■ **Listed records**:
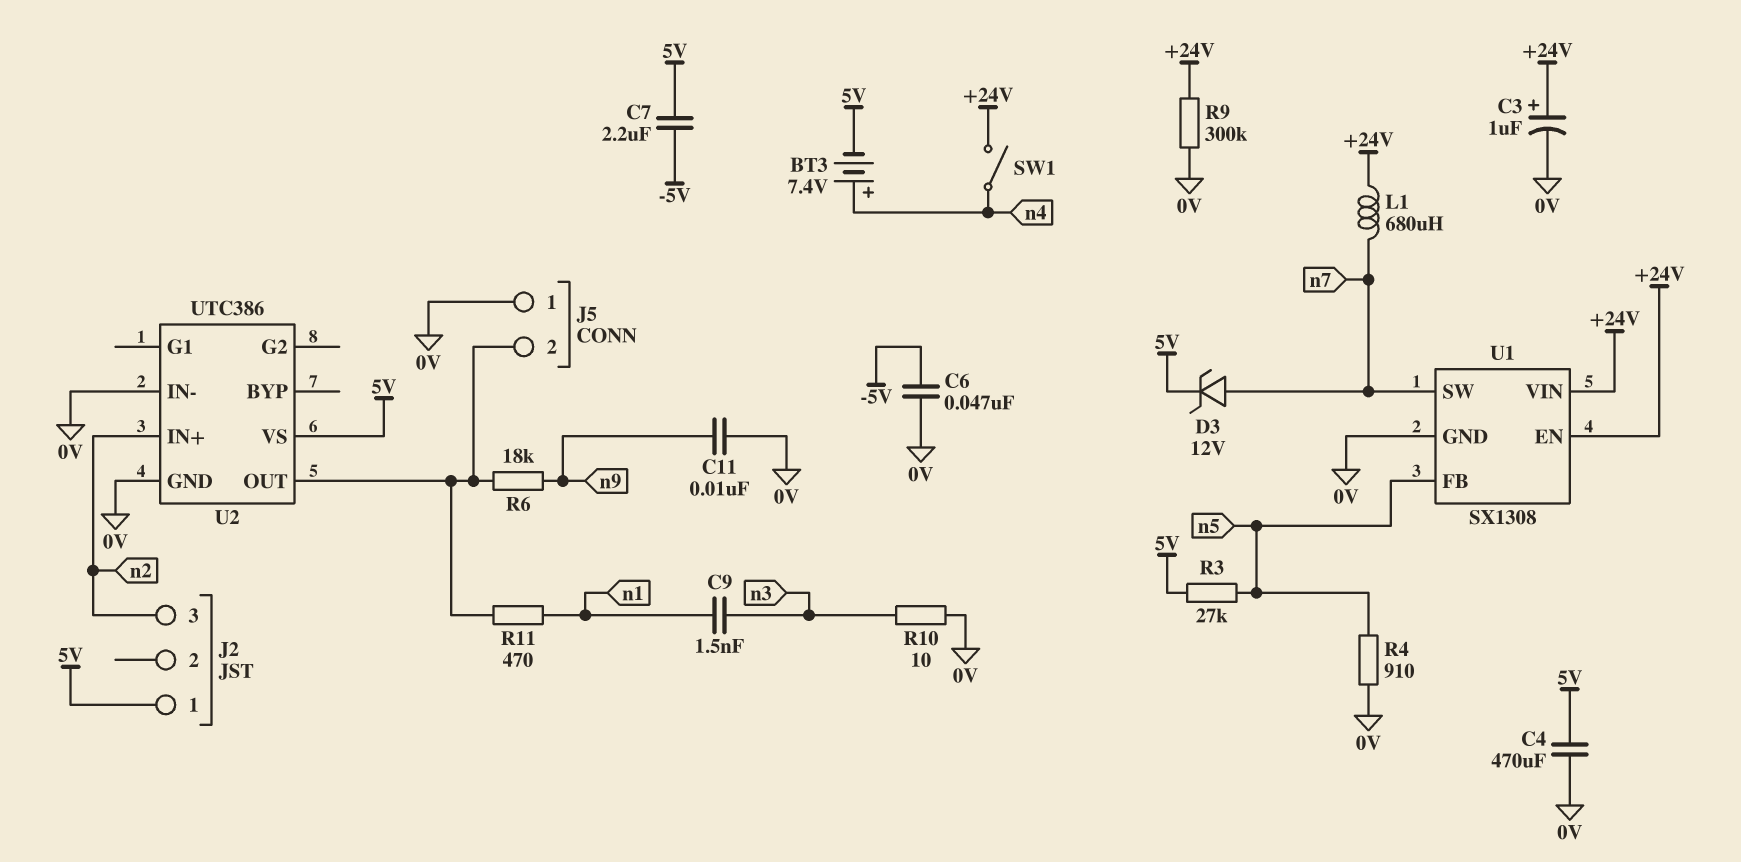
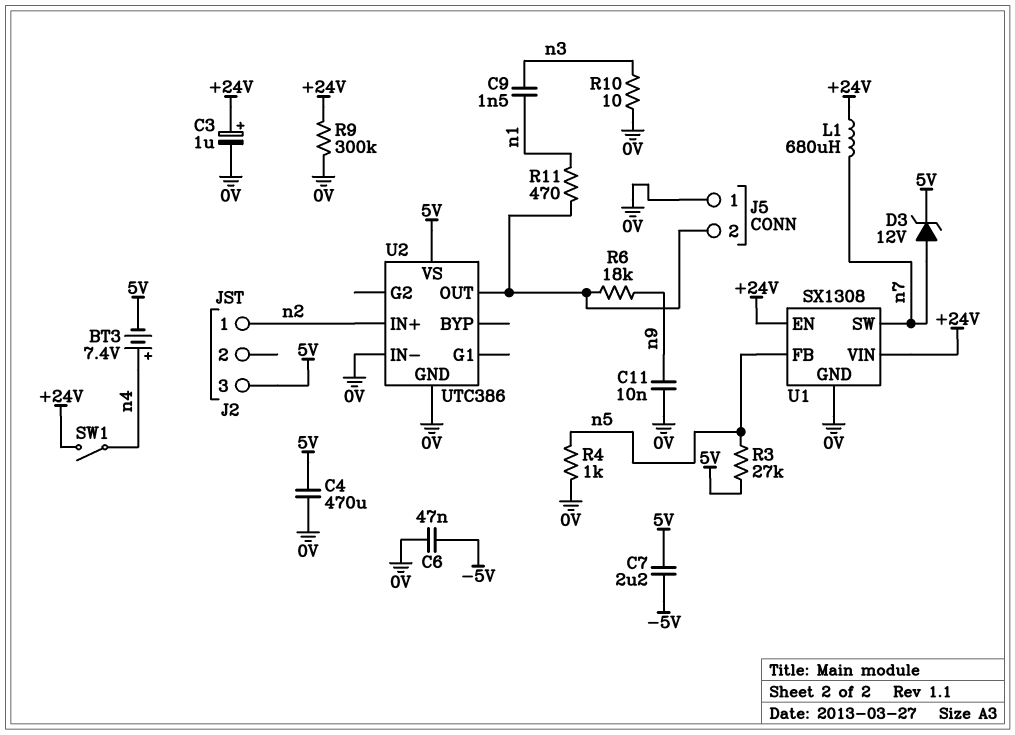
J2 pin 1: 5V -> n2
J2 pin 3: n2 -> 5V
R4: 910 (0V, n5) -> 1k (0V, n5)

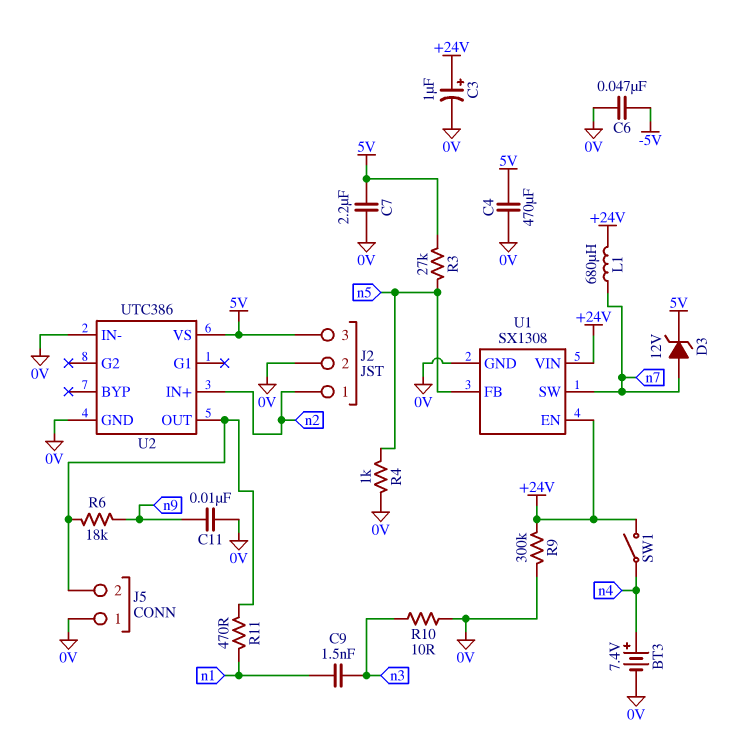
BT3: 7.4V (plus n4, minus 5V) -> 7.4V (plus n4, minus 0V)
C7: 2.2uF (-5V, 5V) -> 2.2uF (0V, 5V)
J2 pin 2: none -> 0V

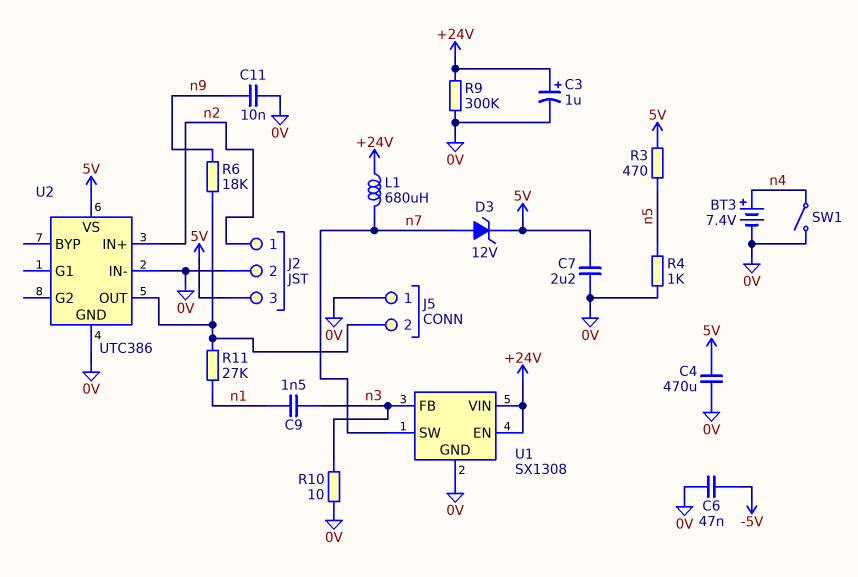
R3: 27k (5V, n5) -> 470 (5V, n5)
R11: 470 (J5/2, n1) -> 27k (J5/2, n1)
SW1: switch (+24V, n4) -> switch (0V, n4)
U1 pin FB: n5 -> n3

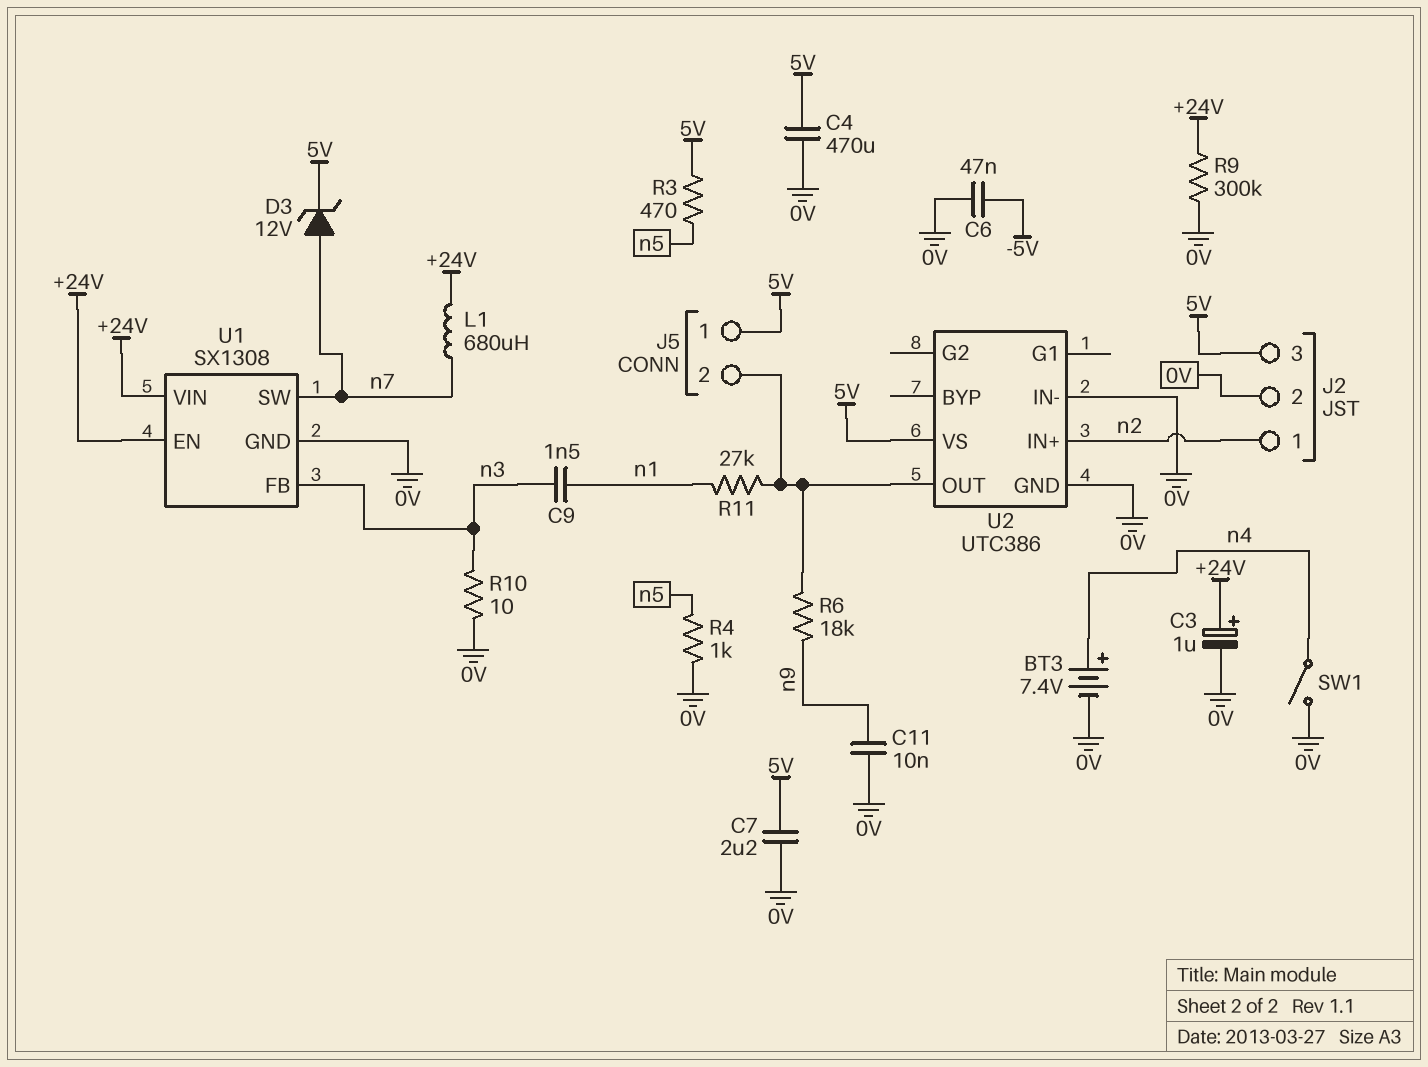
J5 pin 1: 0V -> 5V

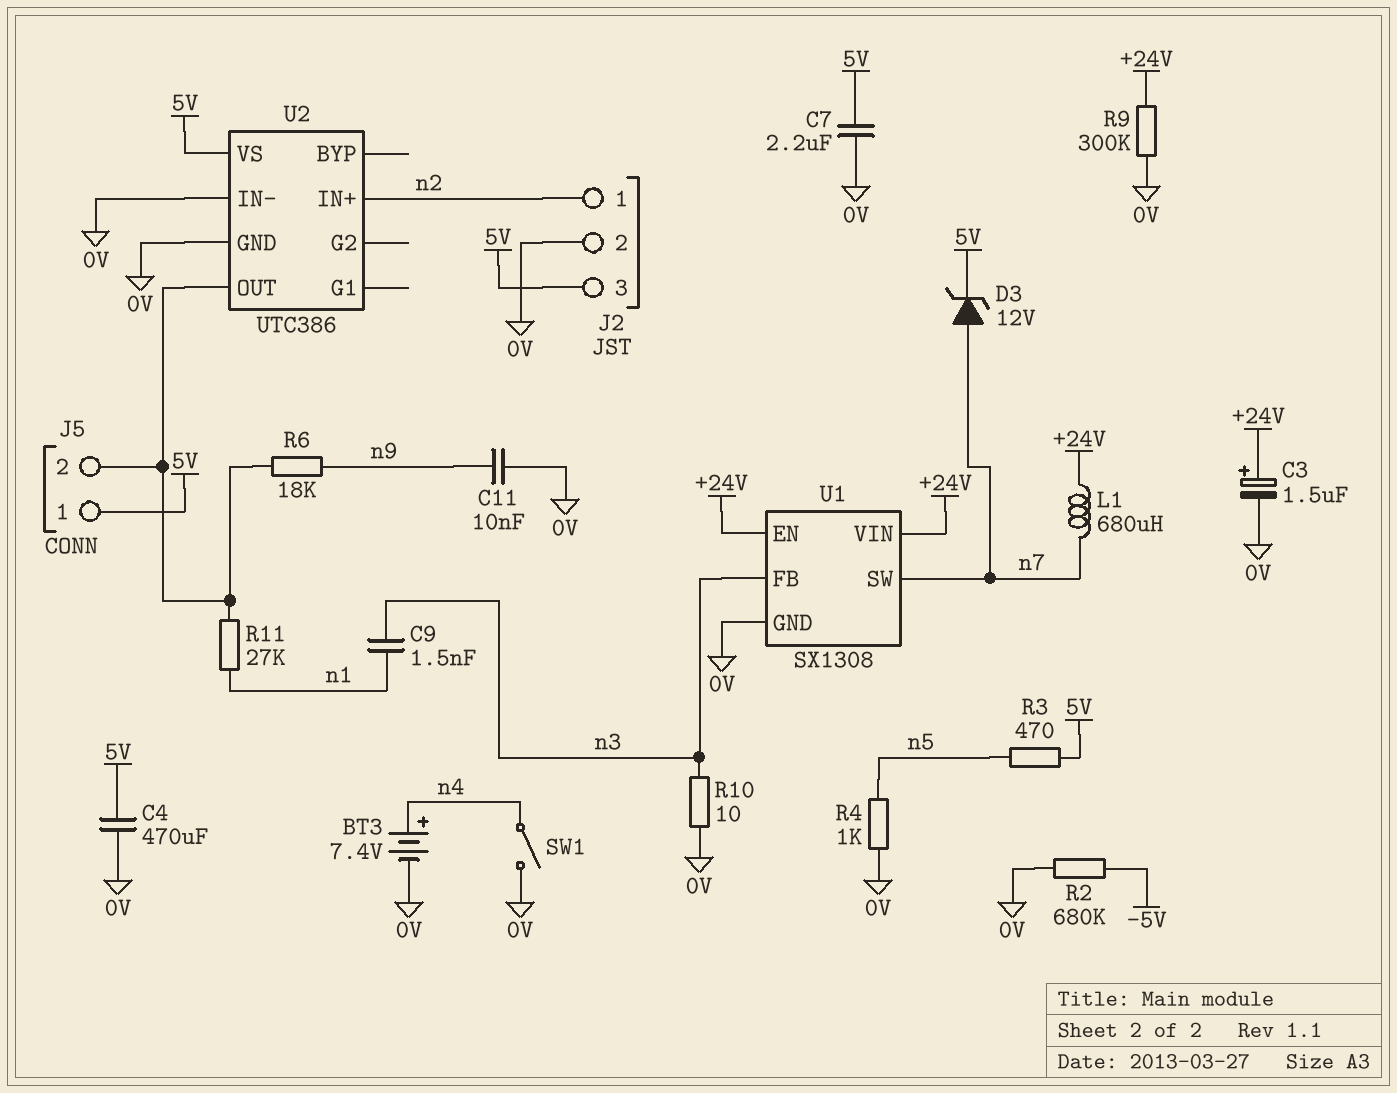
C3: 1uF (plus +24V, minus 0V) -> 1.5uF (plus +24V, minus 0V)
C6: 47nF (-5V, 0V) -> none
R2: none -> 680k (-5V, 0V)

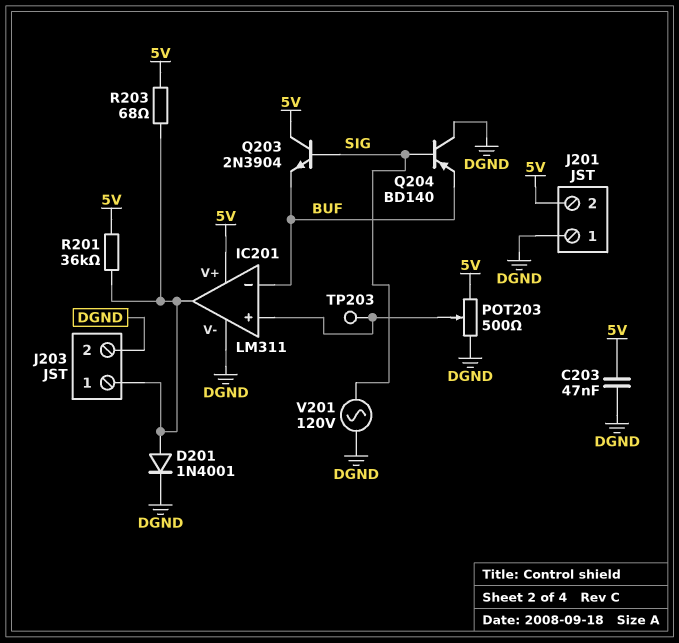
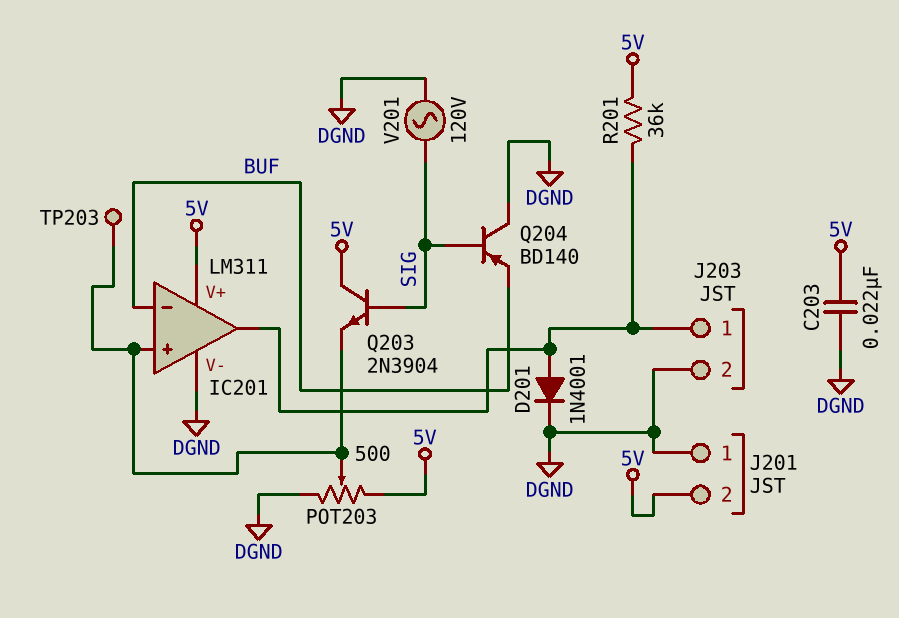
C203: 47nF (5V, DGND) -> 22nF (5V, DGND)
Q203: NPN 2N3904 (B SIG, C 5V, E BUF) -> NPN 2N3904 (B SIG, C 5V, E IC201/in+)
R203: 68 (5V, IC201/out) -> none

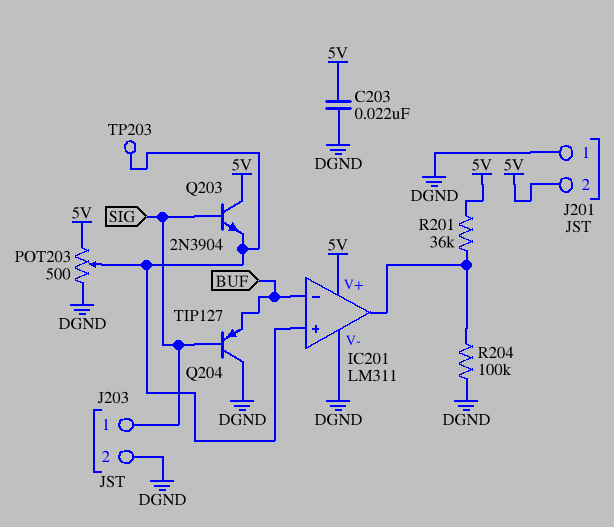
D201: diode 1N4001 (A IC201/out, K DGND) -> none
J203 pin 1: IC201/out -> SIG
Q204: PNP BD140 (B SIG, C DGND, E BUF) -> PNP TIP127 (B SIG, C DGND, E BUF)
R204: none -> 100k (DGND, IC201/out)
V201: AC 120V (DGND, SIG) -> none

■ **What to work on**:
Whenever a line of the data includes "none", copy that line.

■ **Answer below**:
J2 pin 2: none -> 0V
C6: 47nF (-5V, 0V) -> none
R2: none -> 680k (-5V, 0V)
R203: 68 (5V, IC201/out) -> none
D201: diode 1N4001 (A IC201/out, K DGND) -> none
R204: none -> 100k (DGND, IC201/out)
V201: AC 120V (DGND, SIG) -> none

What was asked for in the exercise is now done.